In the entries that follow, repeat exactly the lines from the one that has "C3: 1uF (AGND, VIN) -> 220nF (AGND, VIN)" through the one that has "R8: 1.2k (AGND, N_24) -> 120 (AGND, N_24)", but omit pictures.

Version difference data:
#####
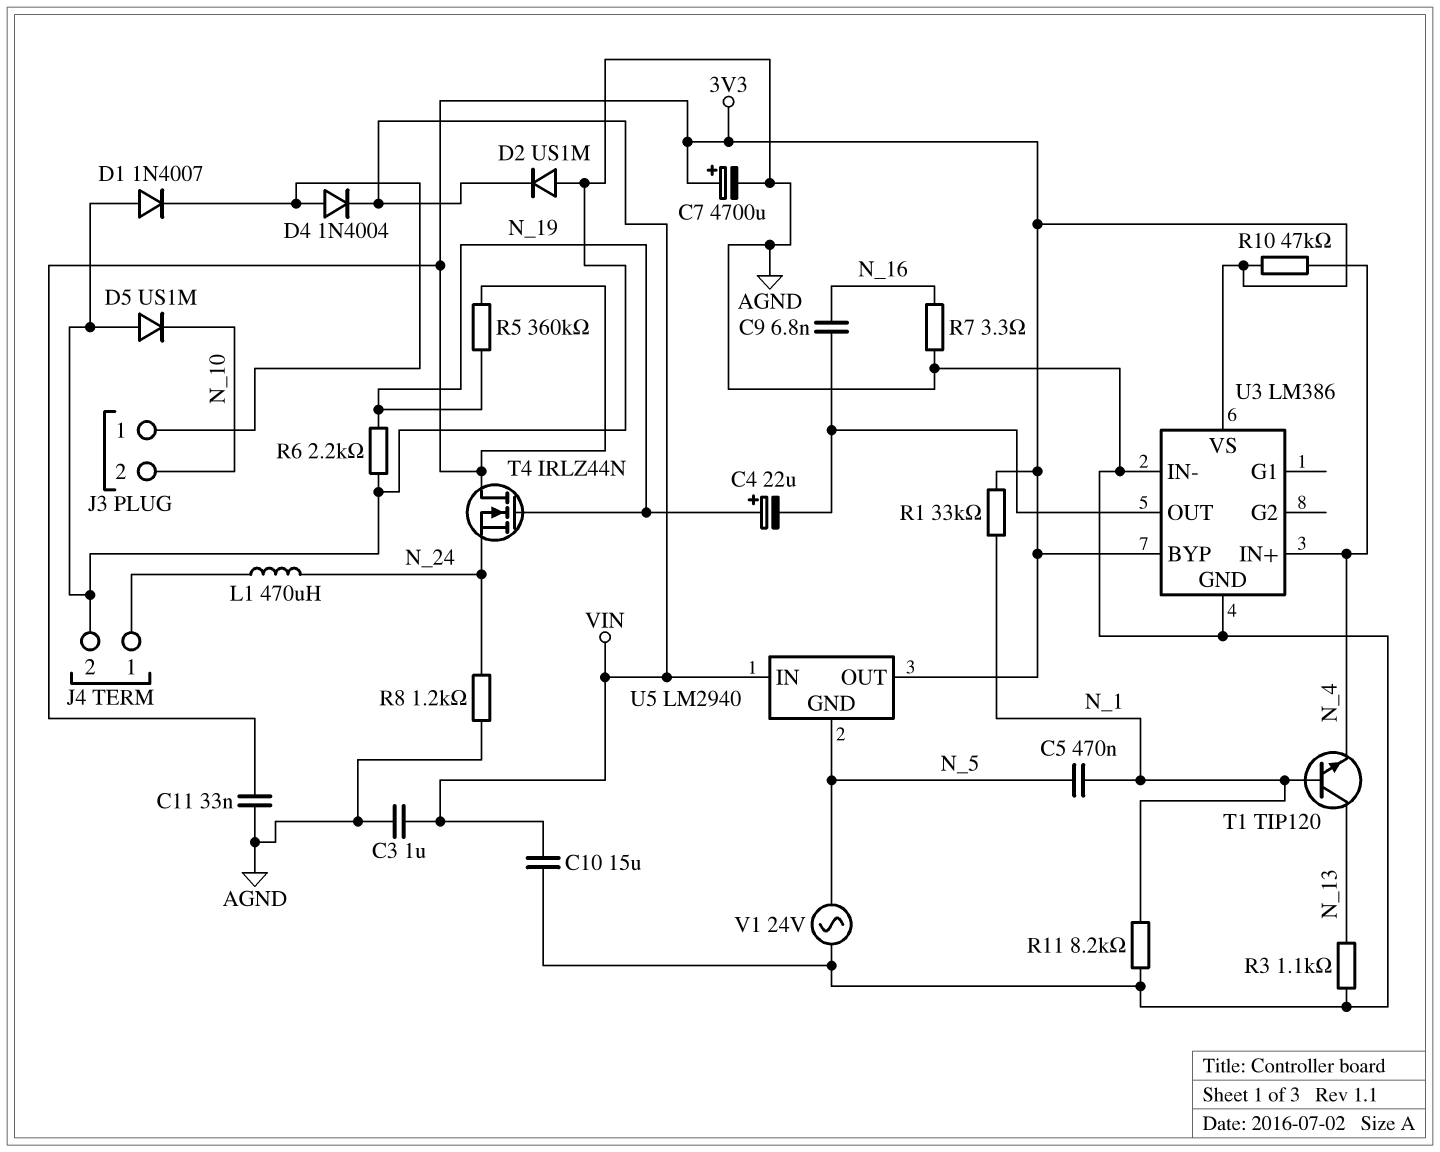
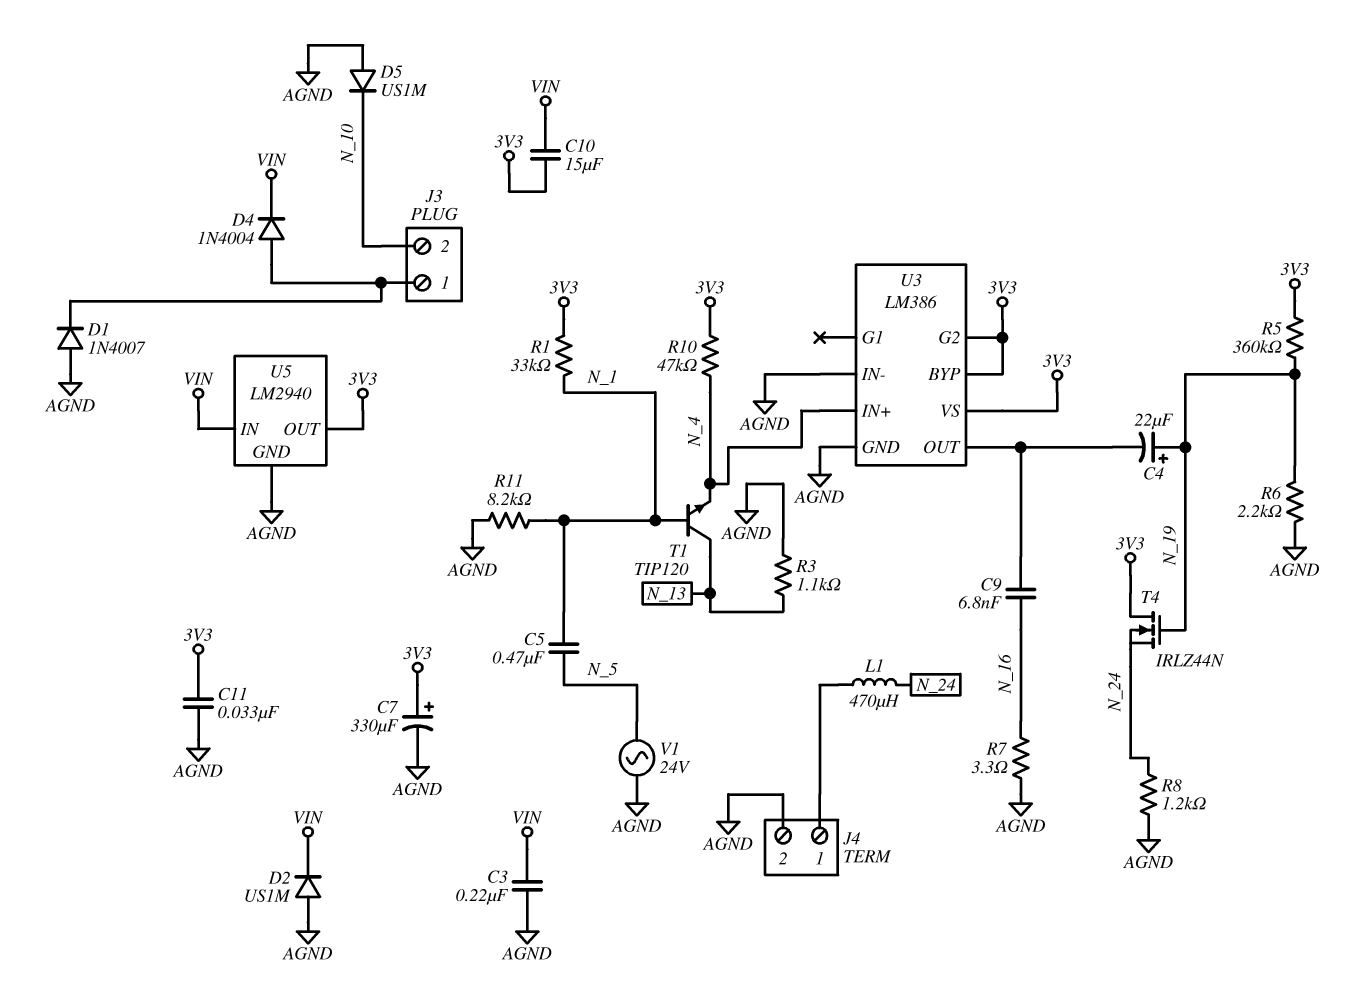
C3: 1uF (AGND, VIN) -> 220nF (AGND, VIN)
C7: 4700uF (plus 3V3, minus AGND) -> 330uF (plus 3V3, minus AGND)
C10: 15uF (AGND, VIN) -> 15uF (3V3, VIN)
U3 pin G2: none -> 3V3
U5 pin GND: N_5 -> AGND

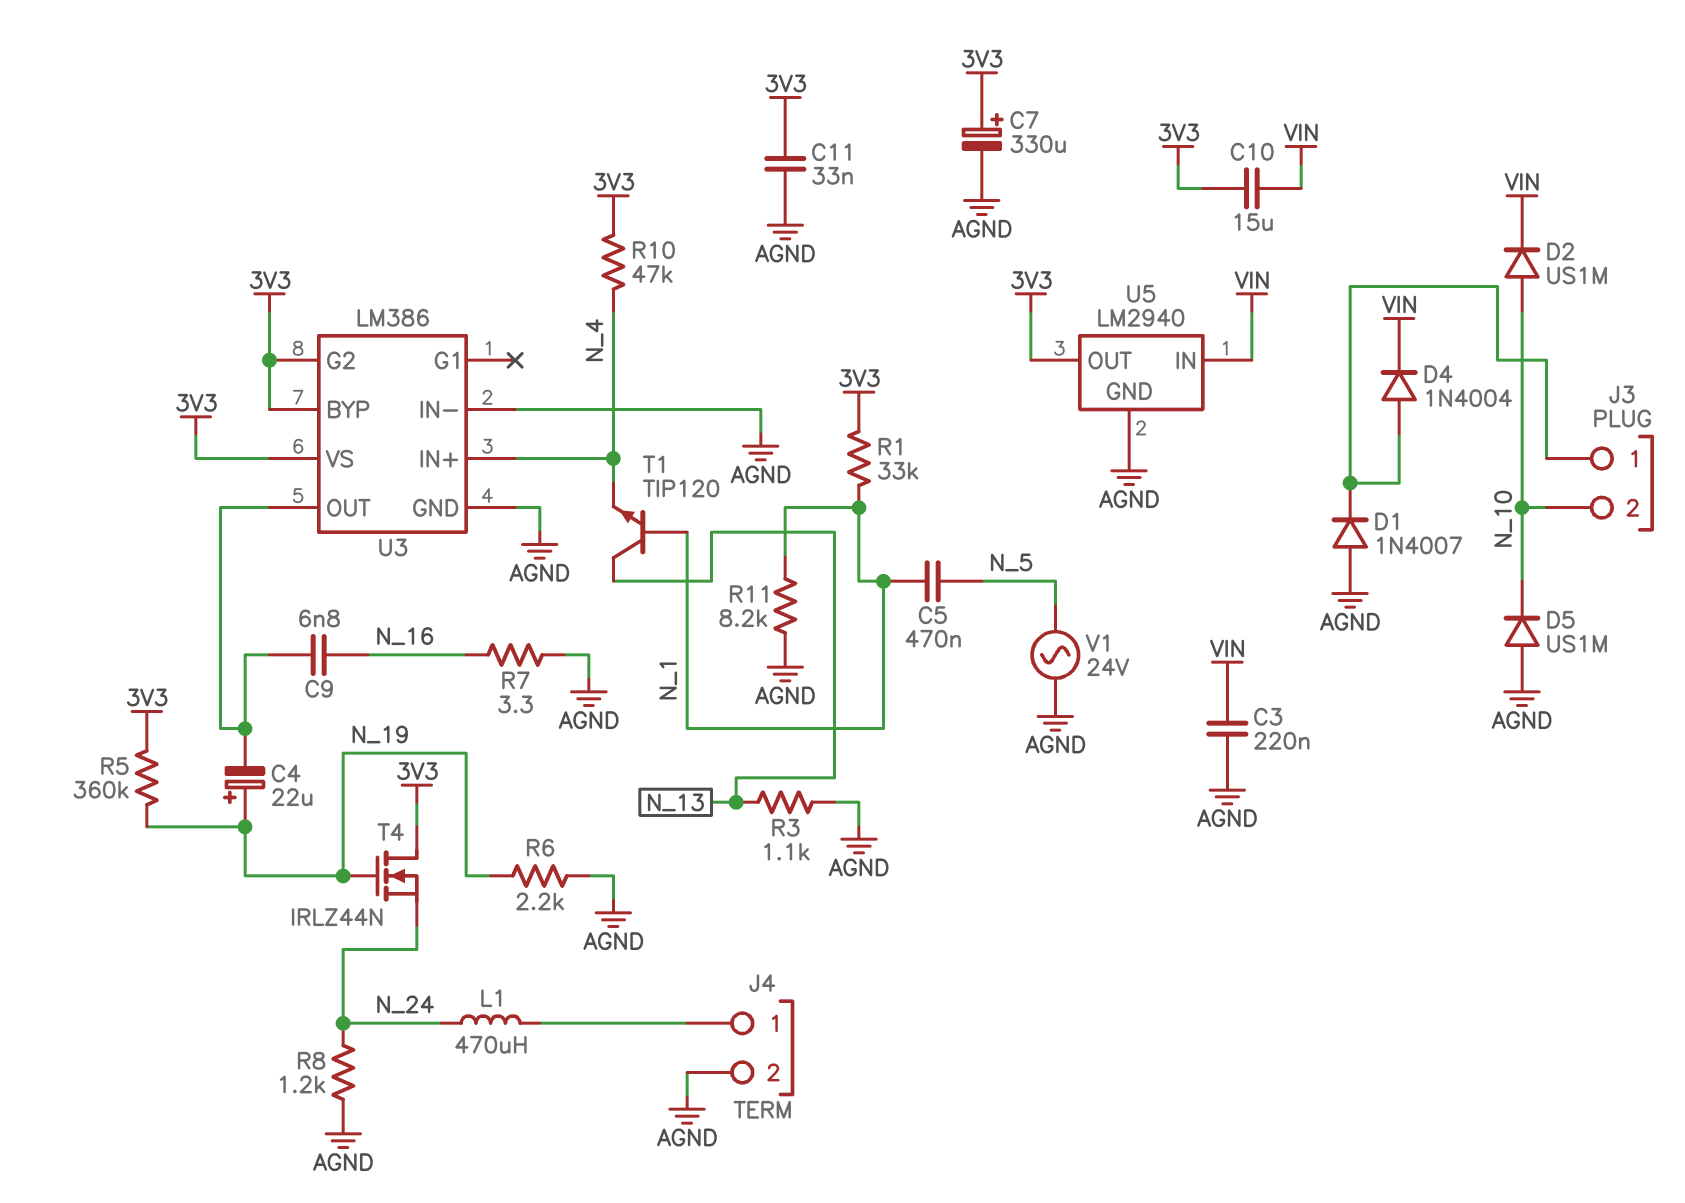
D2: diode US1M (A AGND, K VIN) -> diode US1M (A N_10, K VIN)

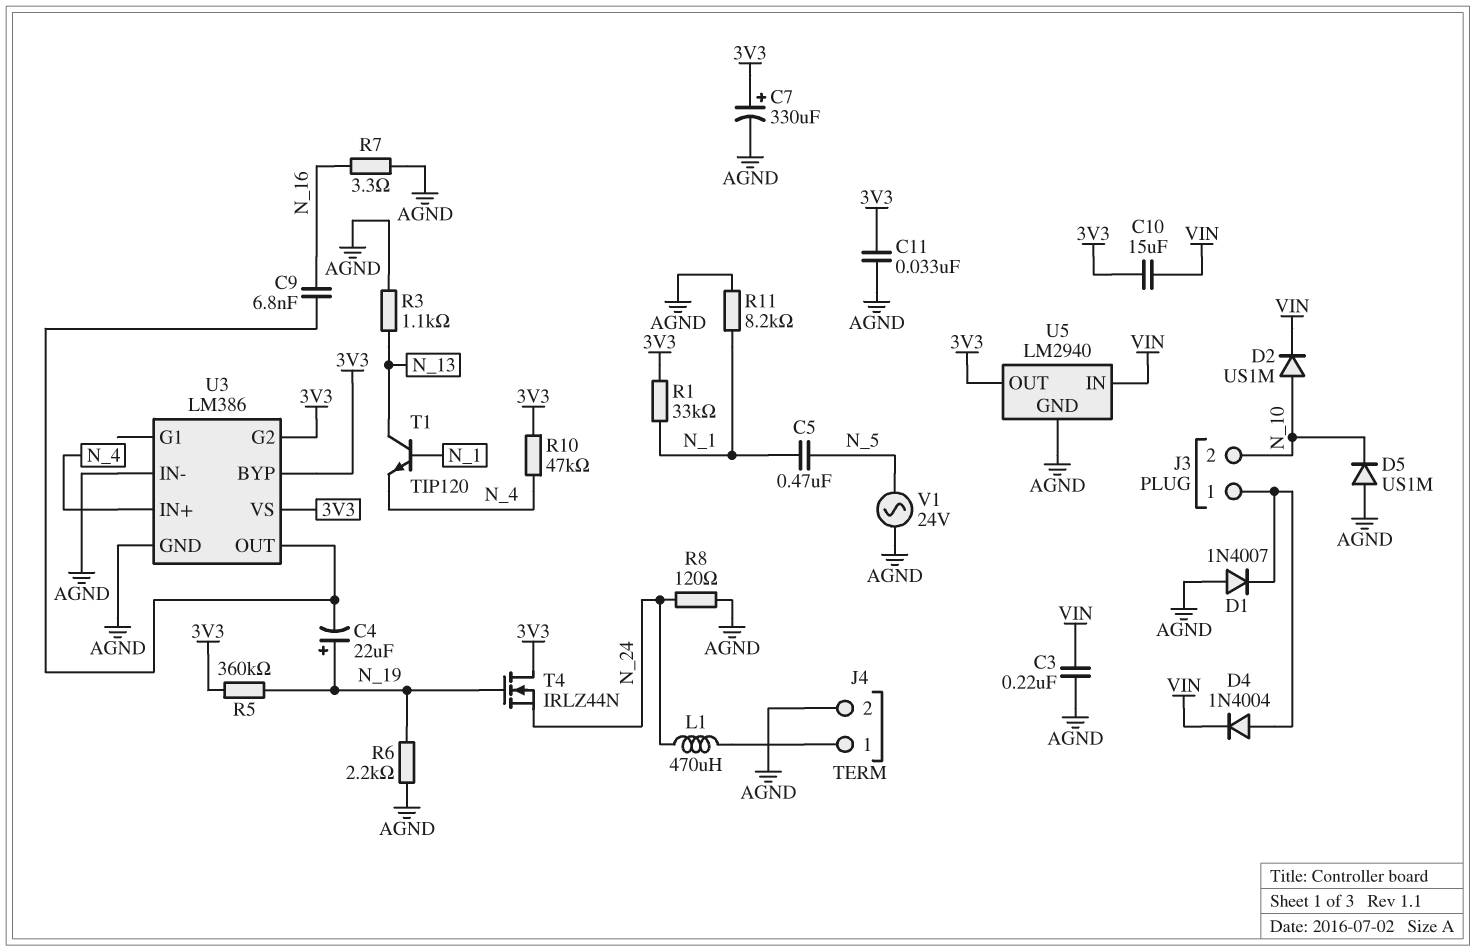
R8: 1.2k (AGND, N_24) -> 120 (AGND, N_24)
#####
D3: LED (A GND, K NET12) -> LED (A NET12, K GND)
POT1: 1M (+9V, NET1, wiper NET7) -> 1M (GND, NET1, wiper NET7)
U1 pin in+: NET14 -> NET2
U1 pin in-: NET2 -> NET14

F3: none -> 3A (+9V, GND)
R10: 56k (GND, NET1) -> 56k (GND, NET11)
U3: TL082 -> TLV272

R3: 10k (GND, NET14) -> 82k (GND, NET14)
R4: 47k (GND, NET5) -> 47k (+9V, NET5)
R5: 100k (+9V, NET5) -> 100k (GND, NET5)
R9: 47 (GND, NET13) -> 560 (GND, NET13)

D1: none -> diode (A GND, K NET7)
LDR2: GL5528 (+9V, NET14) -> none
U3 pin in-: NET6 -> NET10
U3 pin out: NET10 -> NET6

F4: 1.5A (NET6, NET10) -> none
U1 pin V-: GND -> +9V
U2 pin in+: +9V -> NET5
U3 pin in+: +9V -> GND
#####
→ Final answer
C3: 1uF (AGND, VIN) -> 220nF (AGND, VIN)
C7: 4700uF (plus 3V3, minus AGND) -> 330uF (plus 3V3, minus AGND)
C10: 15uF (AGND, VIN) -> 15uF (3V3, VIN)
U3 pin G2: none -> 3V3
U5 pin GND: N_5 -> AGND

D2: diode US1M (A AGND, K VIN) -> diode US1M (A N_10, K VIN)

R8: 1.2k (AGND, N_24) -> 120 (AGND, N_24)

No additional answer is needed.